===== Provided data =====

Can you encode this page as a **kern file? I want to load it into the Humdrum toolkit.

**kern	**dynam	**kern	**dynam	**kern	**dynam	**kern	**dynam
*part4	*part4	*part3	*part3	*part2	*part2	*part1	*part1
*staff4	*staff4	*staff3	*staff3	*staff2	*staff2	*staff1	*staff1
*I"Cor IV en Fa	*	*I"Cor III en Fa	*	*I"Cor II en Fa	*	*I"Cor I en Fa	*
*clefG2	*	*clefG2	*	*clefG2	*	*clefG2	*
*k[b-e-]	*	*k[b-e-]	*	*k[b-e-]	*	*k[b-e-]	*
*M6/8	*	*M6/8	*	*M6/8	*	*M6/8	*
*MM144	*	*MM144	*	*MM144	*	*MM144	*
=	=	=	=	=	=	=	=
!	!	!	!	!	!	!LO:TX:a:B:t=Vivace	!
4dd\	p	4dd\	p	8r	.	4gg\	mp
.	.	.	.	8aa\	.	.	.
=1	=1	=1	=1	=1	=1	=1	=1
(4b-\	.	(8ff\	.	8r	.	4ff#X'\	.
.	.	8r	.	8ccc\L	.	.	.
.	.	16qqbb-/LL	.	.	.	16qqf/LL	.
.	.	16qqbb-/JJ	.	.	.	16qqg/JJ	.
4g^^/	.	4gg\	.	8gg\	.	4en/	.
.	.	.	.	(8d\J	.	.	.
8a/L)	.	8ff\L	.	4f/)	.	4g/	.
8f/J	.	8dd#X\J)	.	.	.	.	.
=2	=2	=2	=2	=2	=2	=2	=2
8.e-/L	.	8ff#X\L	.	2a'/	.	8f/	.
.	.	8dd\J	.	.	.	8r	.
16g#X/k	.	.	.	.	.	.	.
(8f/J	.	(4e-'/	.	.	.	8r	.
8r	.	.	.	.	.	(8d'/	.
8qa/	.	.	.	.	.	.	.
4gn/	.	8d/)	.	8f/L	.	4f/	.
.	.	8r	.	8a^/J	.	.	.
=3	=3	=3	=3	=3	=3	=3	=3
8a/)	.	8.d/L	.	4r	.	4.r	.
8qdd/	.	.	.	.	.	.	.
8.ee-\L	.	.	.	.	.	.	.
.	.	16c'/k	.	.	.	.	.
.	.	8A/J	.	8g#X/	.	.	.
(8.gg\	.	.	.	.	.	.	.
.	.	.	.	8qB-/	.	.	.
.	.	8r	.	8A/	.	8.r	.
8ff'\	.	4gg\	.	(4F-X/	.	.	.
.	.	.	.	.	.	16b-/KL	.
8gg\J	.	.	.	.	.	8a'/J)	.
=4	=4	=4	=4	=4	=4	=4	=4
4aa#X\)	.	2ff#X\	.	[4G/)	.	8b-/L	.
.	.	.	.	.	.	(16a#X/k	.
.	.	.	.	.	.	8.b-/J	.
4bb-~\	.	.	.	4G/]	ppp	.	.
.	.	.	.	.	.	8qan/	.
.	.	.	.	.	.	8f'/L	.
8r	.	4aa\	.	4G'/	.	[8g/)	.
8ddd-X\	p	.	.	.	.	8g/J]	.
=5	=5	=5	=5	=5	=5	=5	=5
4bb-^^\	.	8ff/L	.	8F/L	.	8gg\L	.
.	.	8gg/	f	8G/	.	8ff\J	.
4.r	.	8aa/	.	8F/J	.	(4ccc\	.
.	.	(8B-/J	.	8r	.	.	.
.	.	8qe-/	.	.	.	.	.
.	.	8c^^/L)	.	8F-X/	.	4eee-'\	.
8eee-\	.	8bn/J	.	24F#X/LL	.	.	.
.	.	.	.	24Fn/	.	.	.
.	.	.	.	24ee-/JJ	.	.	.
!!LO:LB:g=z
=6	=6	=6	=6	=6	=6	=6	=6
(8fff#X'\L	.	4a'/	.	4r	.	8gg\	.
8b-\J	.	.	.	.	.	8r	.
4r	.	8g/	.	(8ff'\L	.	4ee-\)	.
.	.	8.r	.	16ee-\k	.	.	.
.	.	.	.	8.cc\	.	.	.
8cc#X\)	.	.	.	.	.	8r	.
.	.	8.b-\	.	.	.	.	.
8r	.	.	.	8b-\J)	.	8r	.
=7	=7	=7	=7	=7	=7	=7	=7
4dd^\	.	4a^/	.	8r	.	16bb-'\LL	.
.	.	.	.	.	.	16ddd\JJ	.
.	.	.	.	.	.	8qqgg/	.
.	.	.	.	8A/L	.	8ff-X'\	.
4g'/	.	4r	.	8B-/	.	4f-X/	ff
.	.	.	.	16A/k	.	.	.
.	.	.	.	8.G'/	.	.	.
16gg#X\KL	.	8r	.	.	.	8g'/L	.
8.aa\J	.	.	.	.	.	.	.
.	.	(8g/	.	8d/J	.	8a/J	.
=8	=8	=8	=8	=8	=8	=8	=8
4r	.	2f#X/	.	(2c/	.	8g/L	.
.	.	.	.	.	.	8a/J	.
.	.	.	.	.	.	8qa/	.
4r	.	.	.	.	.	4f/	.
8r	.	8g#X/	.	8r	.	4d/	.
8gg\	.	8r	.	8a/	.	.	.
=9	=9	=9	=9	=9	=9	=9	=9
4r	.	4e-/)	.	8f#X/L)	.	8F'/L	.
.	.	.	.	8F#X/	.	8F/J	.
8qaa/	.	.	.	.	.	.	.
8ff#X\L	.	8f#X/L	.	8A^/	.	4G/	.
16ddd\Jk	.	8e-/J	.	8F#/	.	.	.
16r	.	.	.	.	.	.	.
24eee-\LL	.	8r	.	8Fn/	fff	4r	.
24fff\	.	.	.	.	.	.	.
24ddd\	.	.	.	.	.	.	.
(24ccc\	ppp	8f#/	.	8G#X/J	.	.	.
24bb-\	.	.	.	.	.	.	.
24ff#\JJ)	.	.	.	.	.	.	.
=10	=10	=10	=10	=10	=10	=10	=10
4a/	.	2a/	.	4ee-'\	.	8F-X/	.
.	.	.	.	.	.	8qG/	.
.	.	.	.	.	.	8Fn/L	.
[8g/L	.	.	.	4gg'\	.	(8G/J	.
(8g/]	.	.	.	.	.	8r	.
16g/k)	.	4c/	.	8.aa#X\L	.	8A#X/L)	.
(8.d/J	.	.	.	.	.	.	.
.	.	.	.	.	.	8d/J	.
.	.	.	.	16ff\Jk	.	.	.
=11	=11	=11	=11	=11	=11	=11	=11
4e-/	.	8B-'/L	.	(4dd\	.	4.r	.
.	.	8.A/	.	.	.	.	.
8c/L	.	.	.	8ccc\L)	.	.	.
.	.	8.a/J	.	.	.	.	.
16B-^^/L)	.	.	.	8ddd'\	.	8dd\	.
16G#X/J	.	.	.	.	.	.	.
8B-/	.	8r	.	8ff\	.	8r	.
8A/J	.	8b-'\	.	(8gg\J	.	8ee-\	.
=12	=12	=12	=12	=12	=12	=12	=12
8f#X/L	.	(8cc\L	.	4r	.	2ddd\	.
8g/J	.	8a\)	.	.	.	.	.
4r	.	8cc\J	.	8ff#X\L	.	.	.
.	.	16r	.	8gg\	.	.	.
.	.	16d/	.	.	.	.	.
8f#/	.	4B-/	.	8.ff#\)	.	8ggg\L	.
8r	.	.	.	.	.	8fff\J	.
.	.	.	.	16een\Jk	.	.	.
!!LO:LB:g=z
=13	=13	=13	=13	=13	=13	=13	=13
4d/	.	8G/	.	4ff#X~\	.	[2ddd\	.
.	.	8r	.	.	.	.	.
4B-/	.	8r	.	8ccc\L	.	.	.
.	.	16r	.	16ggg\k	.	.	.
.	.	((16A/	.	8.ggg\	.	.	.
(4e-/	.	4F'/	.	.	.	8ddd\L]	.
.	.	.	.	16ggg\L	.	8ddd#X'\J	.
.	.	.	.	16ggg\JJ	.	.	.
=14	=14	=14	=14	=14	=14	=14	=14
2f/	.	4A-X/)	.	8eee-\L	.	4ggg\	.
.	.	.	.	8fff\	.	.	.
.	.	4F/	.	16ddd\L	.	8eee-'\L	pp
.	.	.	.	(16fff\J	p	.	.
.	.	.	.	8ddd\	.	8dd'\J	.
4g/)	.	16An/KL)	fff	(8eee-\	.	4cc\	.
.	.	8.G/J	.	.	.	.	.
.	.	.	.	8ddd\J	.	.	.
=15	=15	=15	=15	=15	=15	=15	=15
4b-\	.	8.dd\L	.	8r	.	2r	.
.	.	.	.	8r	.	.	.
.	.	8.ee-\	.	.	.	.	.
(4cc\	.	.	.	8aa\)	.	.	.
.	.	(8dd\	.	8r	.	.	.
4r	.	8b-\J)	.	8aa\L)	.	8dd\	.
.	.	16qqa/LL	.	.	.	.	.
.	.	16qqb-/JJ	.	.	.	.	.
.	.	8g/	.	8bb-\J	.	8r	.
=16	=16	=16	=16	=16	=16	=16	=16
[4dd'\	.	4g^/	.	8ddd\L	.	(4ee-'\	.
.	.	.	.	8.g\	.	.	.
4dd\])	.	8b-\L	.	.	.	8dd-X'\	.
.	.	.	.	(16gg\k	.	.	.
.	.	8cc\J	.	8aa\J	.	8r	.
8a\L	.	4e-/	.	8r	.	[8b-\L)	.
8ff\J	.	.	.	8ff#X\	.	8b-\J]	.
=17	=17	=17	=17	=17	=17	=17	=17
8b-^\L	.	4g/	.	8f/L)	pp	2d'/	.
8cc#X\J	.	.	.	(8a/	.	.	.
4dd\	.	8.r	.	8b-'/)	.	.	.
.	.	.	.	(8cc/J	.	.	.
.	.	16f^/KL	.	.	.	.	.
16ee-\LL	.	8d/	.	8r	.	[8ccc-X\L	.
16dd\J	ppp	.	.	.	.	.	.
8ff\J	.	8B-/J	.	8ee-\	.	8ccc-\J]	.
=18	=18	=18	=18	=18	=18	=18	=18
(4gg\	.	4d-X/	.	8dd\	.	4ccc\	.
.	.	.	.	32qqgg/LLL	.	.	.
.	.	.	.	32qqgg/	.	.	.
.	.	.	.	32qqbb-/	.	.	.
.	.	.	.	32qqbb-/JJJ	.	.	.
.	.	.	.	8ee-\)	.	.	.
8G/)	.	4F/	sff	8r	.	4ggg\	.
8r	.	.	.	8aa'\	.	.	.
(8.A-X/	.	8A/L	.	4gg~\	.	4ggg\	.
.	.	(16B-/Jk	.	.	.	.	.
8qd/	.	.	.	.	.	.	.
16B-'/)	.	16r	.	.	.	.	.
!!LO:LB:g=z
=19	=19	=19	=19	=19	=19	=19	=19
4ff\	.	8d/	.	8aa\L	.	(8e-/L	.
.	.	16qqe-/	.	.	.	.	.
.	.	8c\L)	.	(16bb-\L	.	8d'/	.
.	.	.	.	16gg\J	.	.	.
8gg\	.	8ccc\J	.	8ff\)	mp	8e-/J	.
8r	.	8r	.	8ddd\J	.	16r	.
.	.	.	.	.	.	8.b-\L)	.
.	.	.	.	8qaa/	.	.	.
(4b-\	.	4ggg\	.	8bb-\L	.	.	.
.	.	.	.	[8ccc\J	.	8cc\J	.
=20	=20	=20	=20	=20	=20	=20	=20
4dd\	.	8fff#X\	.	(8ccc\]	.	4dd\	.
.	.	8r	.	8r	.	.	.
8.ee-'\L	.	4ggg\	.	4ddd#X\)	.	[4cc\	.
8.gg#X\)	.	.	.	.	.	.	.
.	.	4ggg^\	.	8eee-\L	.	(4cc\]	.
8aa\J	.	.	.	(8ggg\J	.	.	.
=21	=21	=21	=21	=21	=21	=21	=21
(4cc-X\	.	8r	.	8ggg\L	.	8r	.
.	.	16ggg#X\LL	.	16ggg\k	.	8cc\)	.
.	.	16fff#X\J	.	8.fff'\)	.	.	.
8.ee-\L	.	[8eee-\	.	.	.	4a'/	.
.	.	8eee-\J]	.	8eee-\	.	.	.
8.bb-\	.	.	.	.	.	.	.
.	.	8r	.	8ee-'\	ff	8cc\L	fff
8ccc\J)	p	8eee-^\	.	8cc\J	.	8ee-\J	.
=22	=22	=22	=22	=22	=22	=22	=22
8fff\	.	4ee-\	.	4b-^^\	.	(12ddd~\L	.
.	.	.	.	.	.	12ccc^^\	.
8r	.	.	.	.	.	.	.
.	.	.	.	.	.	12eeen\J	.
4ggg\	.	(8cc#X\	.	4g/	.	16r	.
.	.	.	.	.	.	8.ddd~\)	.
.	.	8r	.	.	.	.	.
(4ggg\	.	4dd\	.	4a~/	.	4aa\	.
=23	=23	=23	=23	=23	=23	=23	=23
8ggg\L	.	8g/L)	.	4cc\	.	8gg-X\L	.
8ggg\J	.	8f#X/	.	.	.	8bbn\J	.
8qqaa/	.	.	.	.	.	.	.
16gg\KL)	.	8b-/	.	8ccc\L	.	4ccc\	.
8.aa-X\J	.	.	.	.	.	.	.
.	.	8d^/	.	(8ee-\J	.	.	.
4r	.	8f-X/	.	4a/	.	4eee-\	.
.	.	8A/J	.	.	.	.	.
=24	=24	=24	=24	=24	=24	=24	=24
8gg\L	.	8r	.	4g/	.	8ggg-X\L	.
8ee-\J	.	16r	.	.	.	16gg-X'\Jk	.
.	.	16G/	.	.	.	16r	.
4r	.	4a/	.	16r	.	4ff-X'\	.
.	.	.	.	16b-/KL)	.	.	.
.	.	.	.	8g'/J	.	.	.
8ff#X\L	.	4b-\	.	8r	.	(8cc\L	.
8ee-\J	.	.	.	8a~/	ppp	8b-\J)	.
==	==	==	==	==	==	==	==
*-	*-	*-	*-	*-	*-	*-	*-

=====

__Your instructions__. Count the lines in the entries above that contain the string "kern", and reply with the number alone.

__Solved problem__. 2